- TASK DIRECTIONS -
Reproduce the listing in its entirety. Do not reproduce the pictures.

- DATA TO PROCESS -
# # # # #
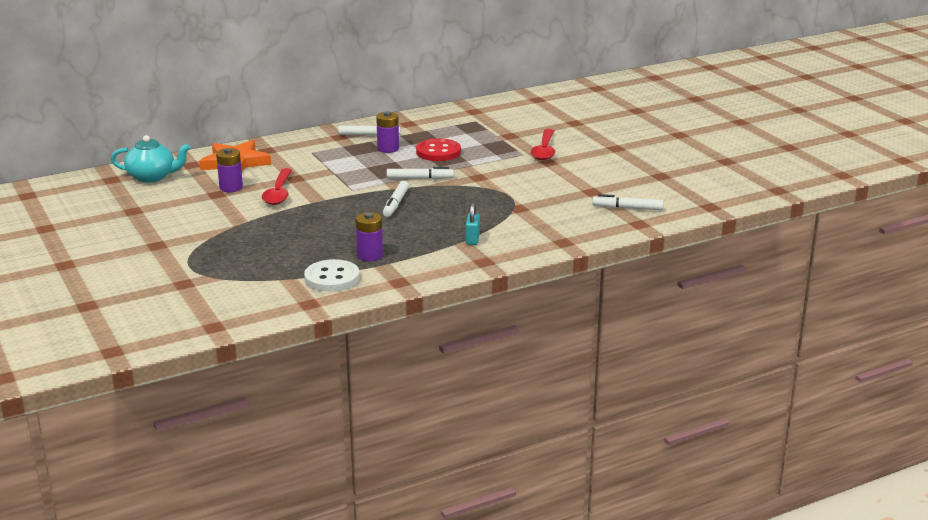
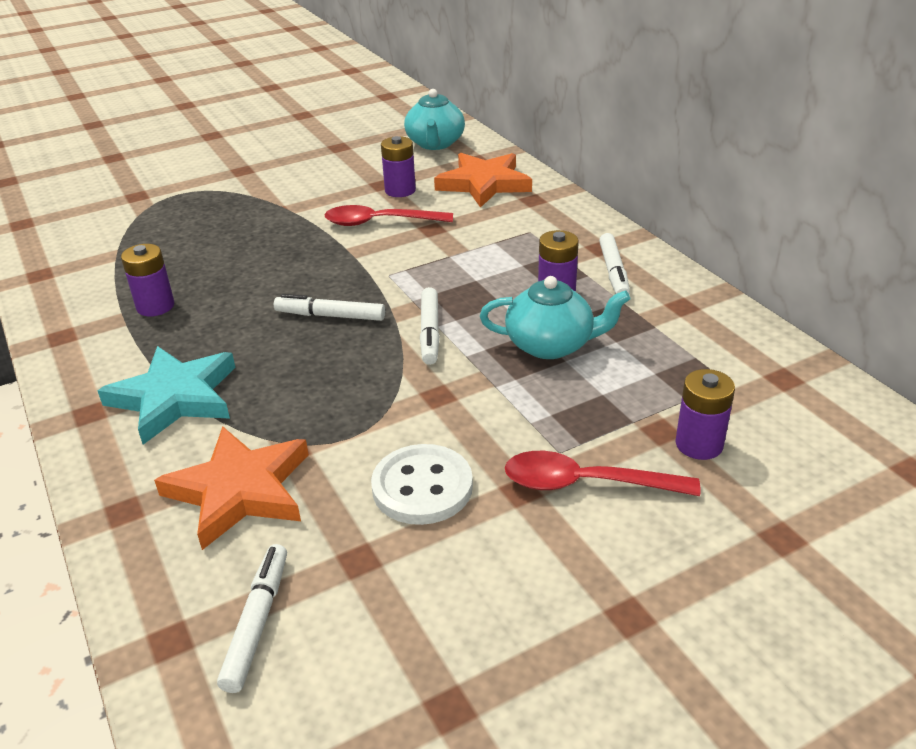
camera: 90 degrees right, 10 degrees up
(332, 278) = (100, 283): white button -> white button (422, 487)
(438, 152) = (551, 345): red button -> turquoise teapot
(472, 239) = (174, 398): turquoise padlock -> turquoise star
(519, 130) = (699, 444): none -> purple battery
(549, 217) = (239, 490): none -> orange star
# # # # #
- REPLY -
camera: 90 degrees right, 10 degrees up
(332, 278) = (100, 283): white button -> white button (422, 487)
(438, 152) = (551, 345): red button -> turquoise teapot
(472, 239) = (174, 398): turquoise padlock -> turquoise star
(519, 130) = (699, 444): none -> purple battery
(549, 217) = (239, 490): none -> orange star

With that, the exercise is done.